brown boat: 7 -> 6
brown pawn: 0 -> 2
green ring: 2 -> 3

...

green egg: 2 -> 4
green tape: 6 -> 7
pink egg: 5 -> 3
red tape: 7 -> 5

# Exercise aim
Look through the lines above for "green". Say how many have it, and give no other words.

# Result
3